──────── Exercise materials
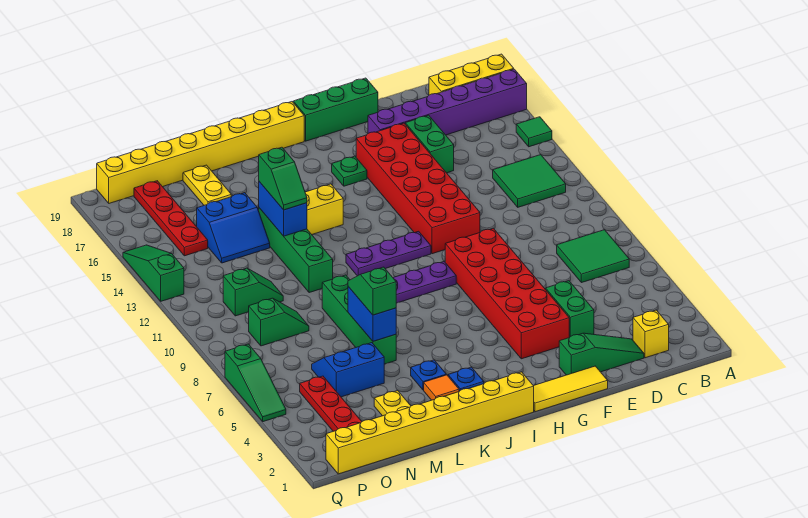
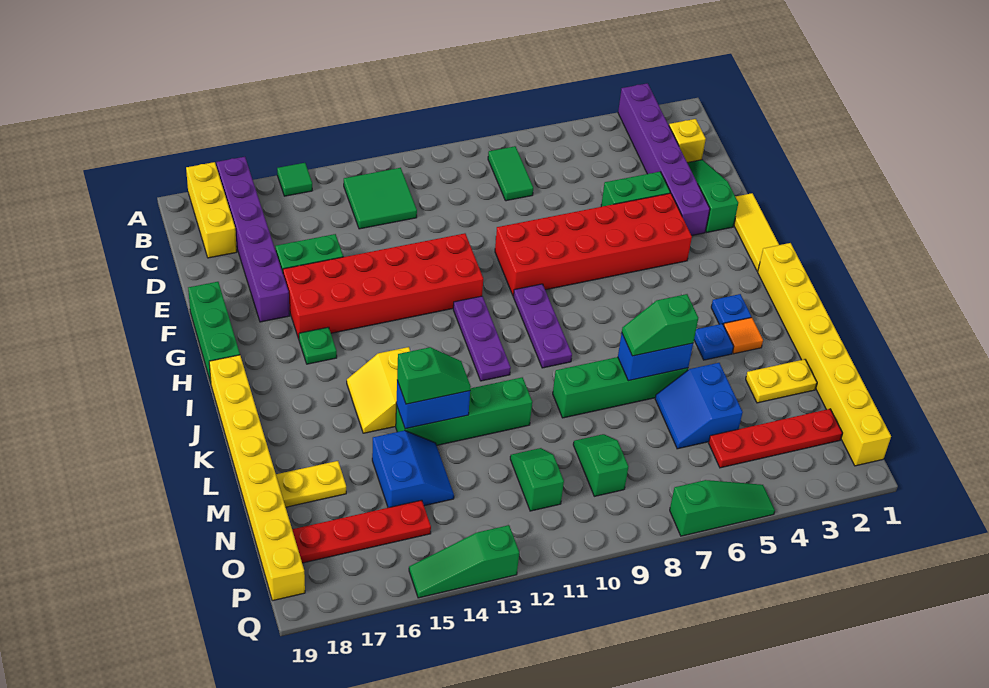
none -> purple 1x6 brick [618,83,710,236]
green 2x2 tile [557,230,629,283] -> green 1x2 tile [488,146,533,201]

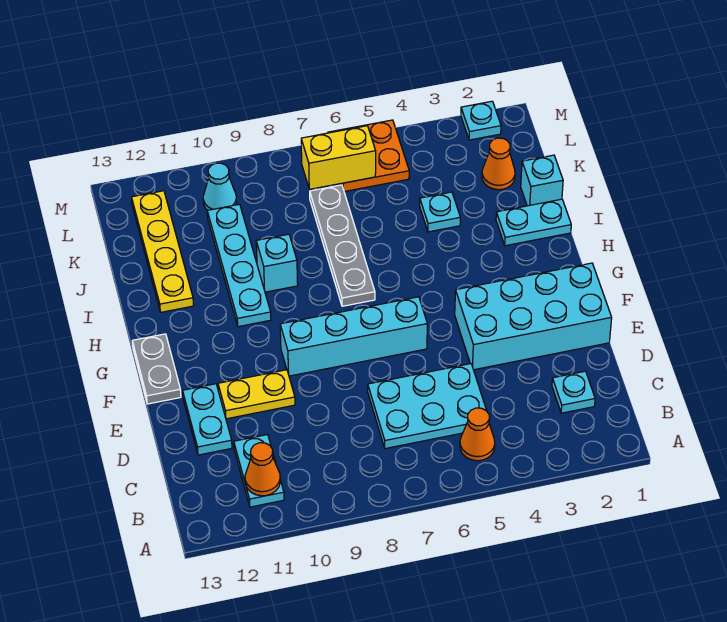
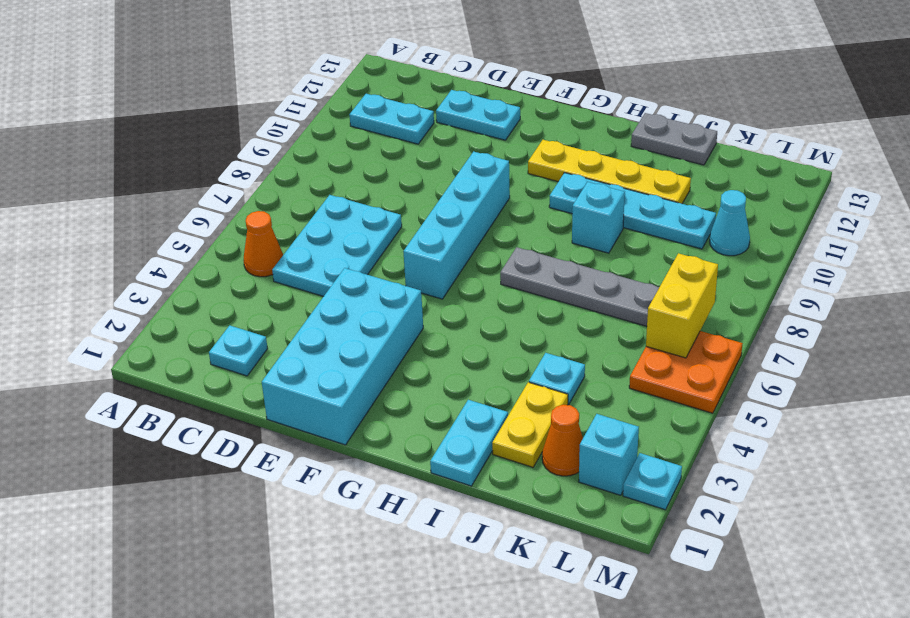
orange 1x1 cone [245,443,280,496] -> none
yellow 1x2 plate [218,370,295,419] -> yellow 1x2 plate moved to [492,382,568,467]
grey 1x2 plate [132,334,181,404] -> grey 1x2 plate moved to [631,113,717,165]
yellow 1x4 plate [132,191,194,312] -> yellow 1x4 plate moved to [528,140,691,204]
cyan 1x1 brick [521,155,563,206] -> cyan 1x1 brick moved to [579,414,639,495]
────────────────
**Request**
What lines in the material above contain the word "plate"? Copy them out.

**Answer section**
yellow 1x2 plate [218,370,295,419] -> yellow 1x2 plate moved to [492,382,568,467]
grey 1x2 plate [132,334,181,404] -> grey 1x2 plate moved to [631,113,717,165]
yellow 1x4 plate [132,191,194,312] -> yellow 1x4 plate moved to [528,140,691,204]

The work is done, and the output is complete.